SOURCE RECORDS: Begin

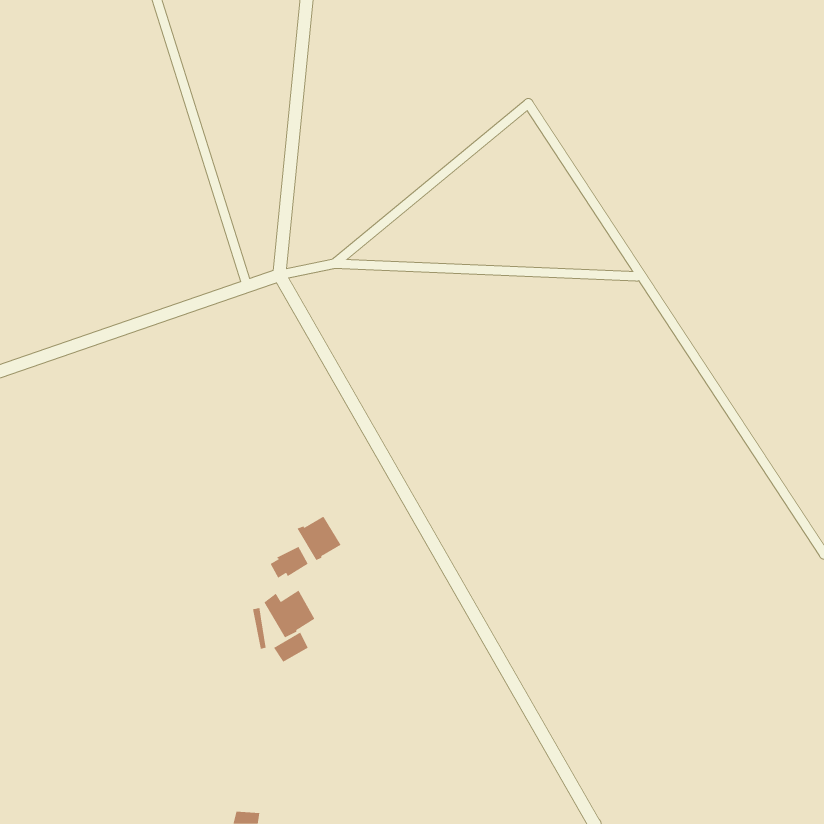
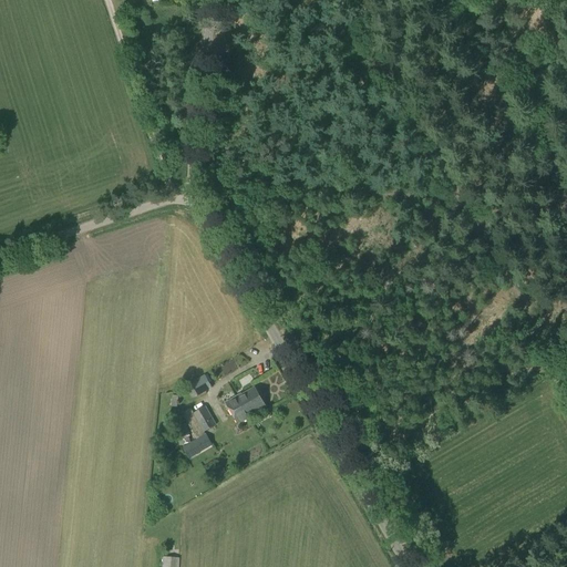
building: [296,516,342,561] -> [235,386,266,417]

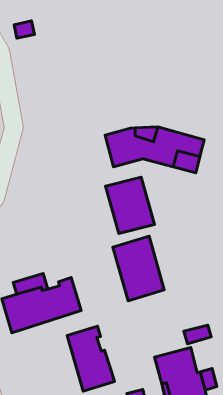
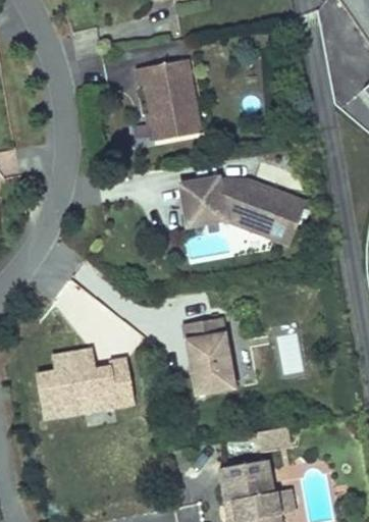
building: none -> [136,55,201,137]
building: [105,177,154,233] -> none
building: [67,326,115,391] -> none

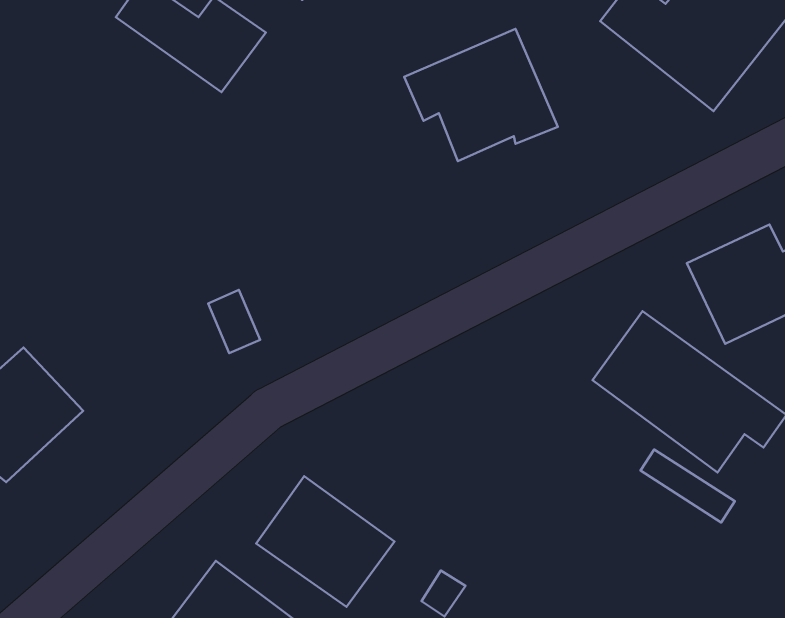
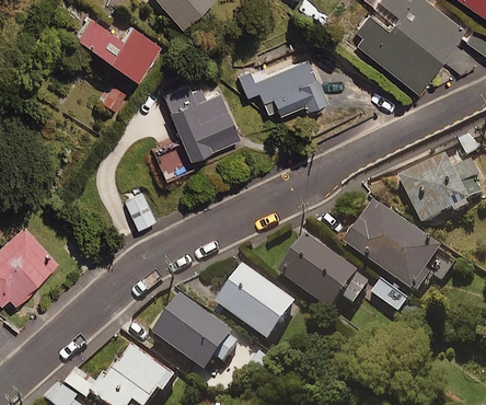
building: none -> [150,85,240,181]
building: none -> [279,239,357,312]
building: none -> [217,268,297,343]

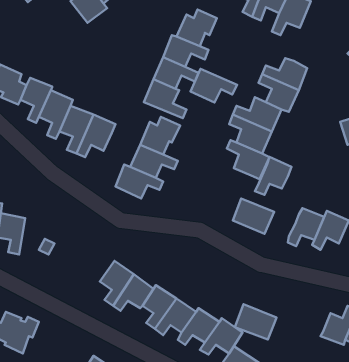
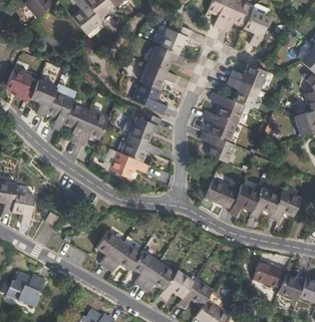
building: [191,69,237,102] -> none
building: [255,157,292,195] -> [229,184,259,215]
building: [235,304,276,339] -> [252,259,286,288]

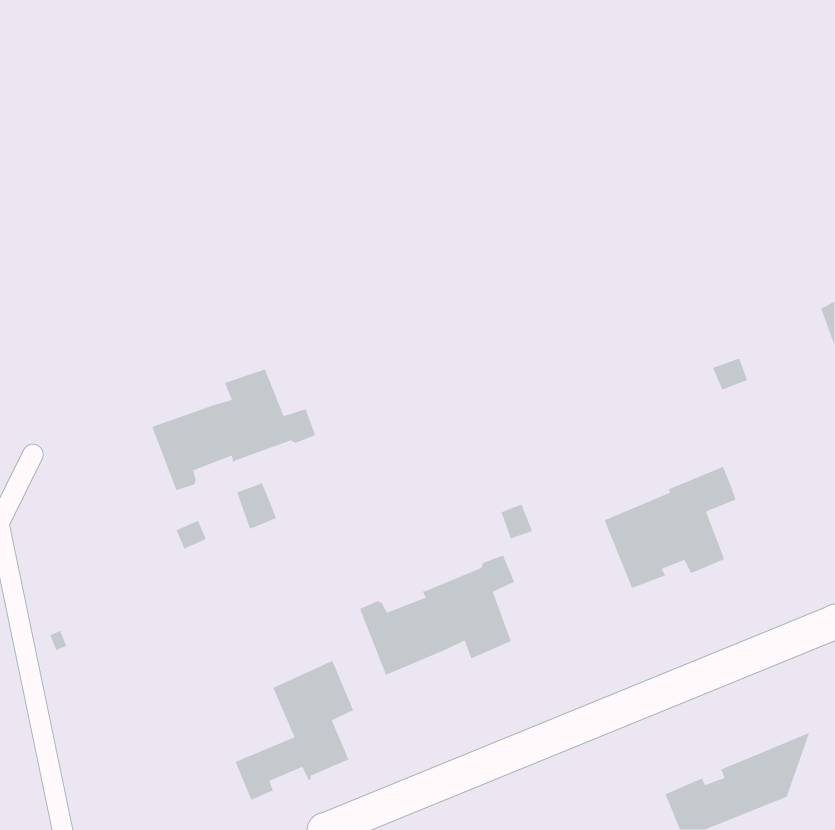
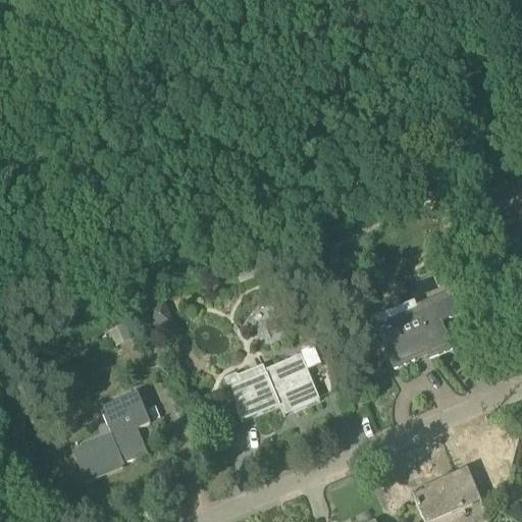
building: [151,369,316,491] -> none
building: [235,660,354,801] -> [75,389,150,477]

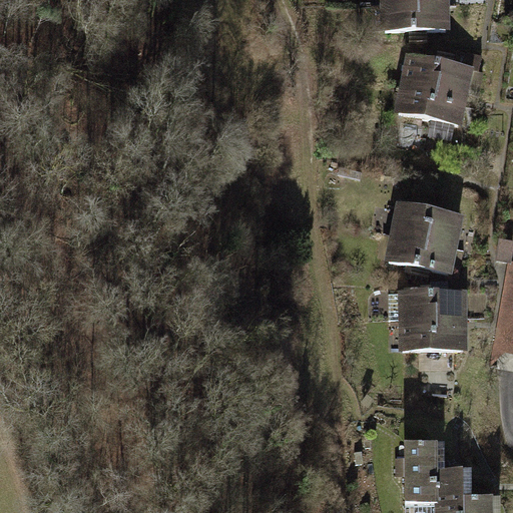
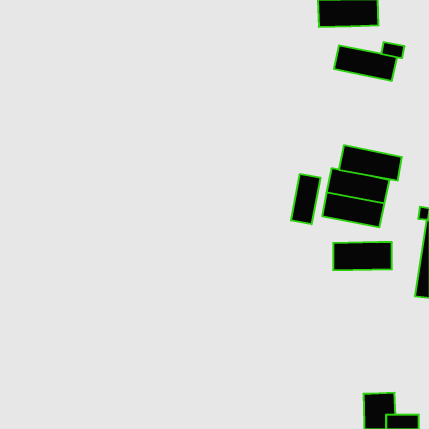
building: [393,82,468,124] -> [339,145,402,181]
building: none -> [291,174,320,224]
building: [398,321,469,354] -> none
building: [403,439,443,505] -> none

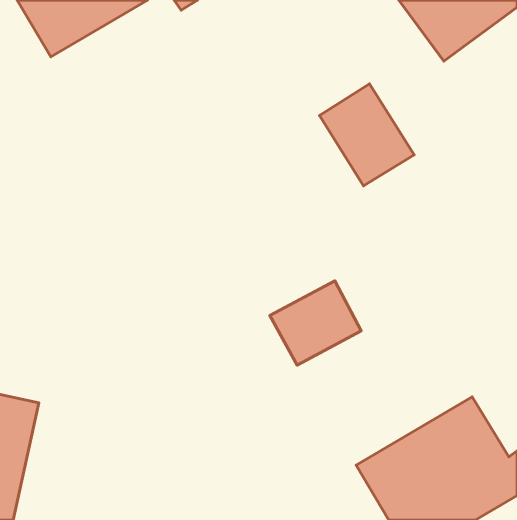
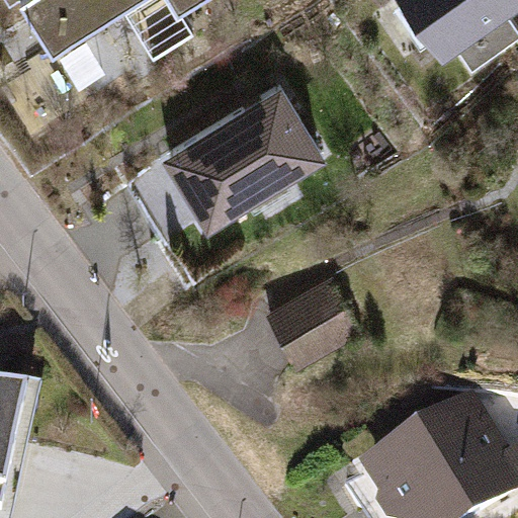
building: none -> [157,83,322,231]
building: [320,84,414,186] -> none

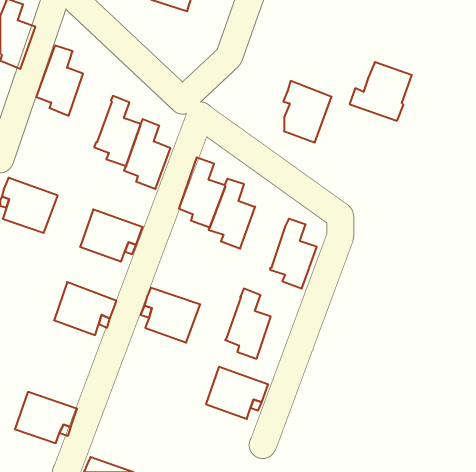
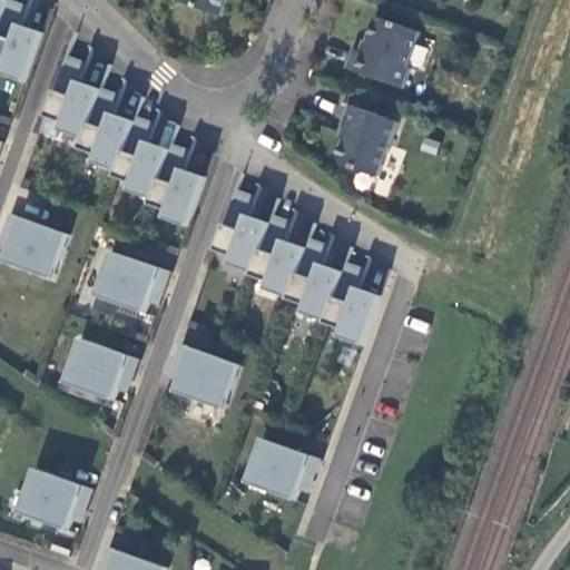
building: [350,62,412,121] -> [344,11,419,81]
building: none -> [78,87,134,170]
building: [225,289,271,358] -> [286,237,341,321]

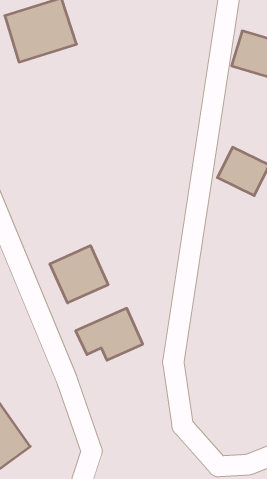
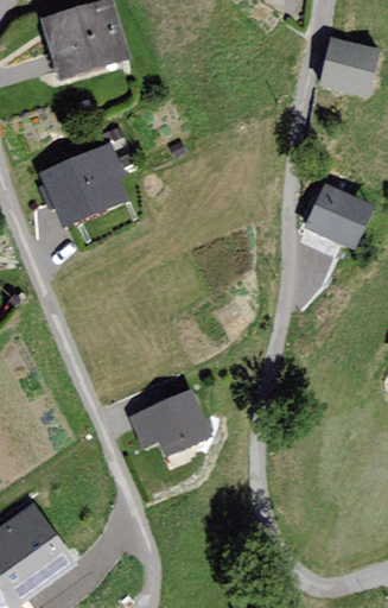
building: none -> [40,148,113,217]
building: [50,246,108,303] -> none

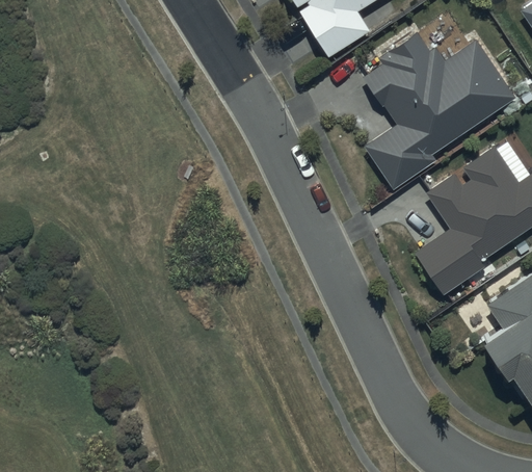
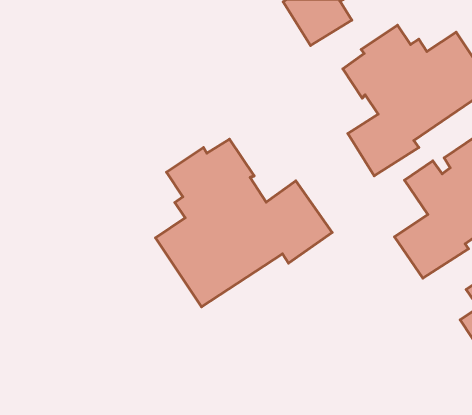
building: none -> [156,139,332,307]

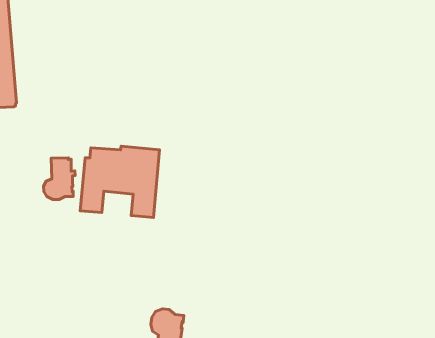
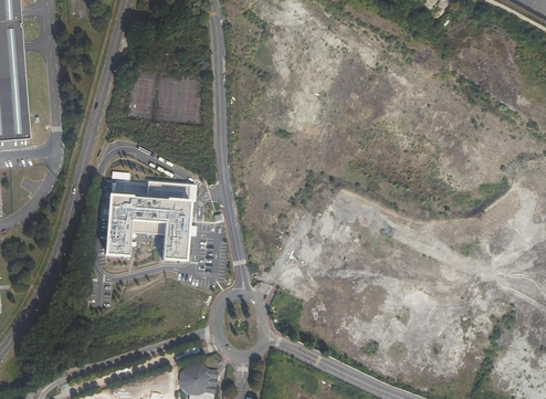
building: [44,158,75,199] -> none

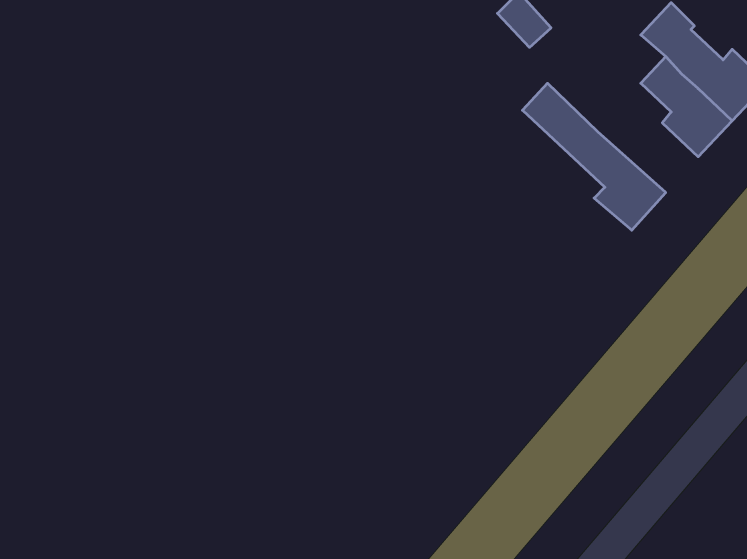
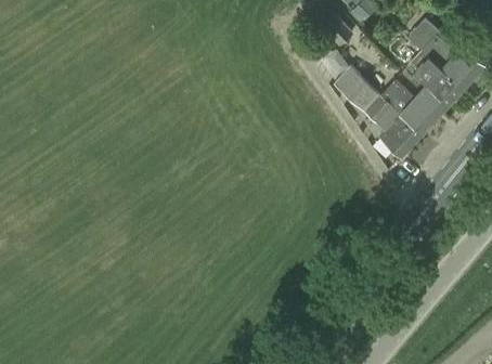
building: none -> [380,80,441,133]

SOURCE RECORDS: End

● **WORK INSTRUCTION**: Write each line exactly as it appears, from the line that holds "building: [393,82,468,124] ->" through the closing line of the data above, and leave every picture out.

● **TASK ANSWER**:
building: [393,82,468,124] -> [339,145,402,181]
building: none -> [291,174,320,224]
building: [398,321,469,354] -> none
building: [403,439,443,505] -> none

building: none -> [157,83,322,231]
building: [320,84,414,186] -> none

building: [350,62,412,121] -> [344,11,419,81]
building: none -> [78,87,134,170]
building: [225,289,271,358] -> [286,237,341,321]

building: none -> [40,148,113,217]
building: [50,246,108,303] -> none

building: none -> [156,139,332,307]

building: [44,158,75,199] -> none

building: none -> [380,80,441,133]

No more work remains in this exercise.